Could you return only the lines that run from the line with "old: BRIGHT YELLOW TOY LEMON" through the final line of the data, exactly as they stand?

DATA FOR ANALYSIS

Start of Block

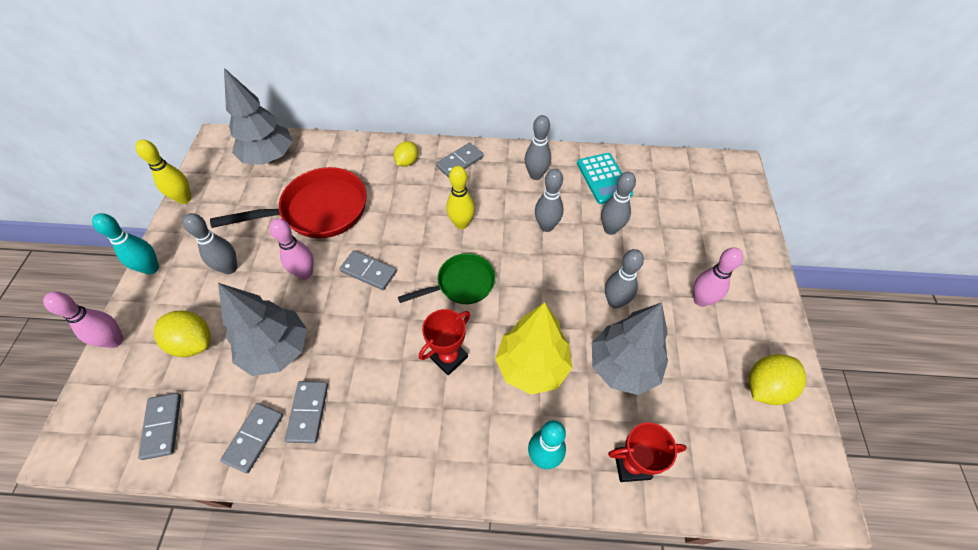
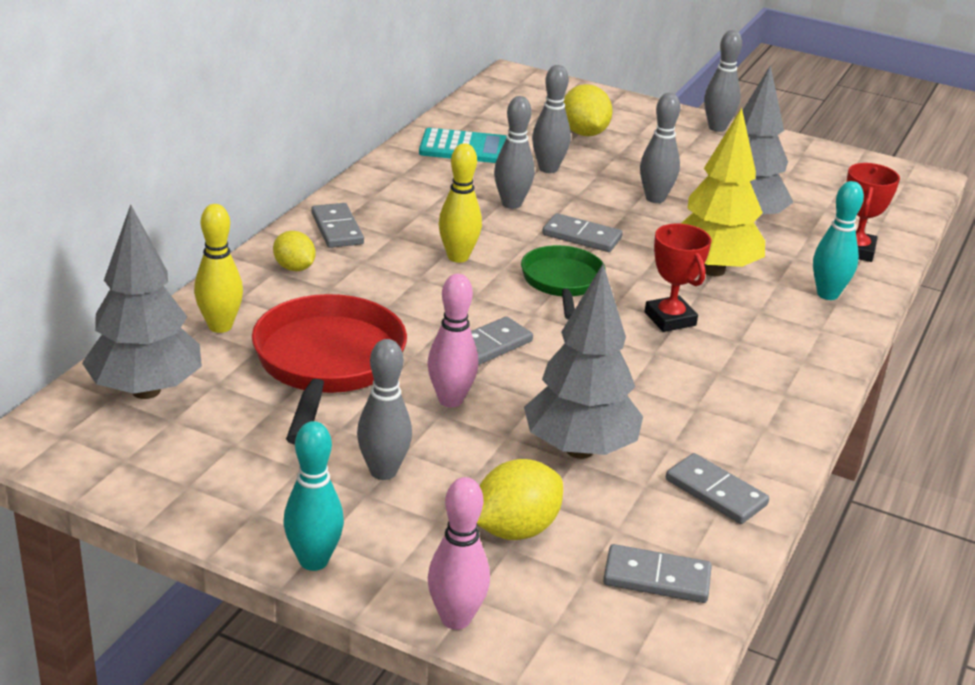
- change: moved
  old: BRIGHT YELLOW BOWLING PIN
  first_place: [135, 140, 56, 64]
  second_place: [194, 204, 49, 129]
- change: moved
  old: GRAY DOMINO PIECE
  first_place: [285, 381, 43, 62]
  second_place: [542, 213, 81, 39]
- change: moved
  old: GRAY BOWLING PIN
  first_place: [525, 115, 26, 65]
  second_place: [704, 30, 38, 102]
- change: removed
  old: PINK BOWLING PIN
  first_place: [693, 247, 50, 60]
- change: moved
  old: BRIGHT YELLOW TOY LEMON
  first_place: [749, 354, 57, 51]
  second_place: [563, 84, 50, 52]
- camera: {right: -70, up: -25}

End of Block

OUTPUT BELOW
  old: BRIGHT YELLOW TOY LEMON
  first_place: [749, 354, 57, 51]
  second_place: [563, 84, 50, 52]
- camera: {right: -70, up: -25}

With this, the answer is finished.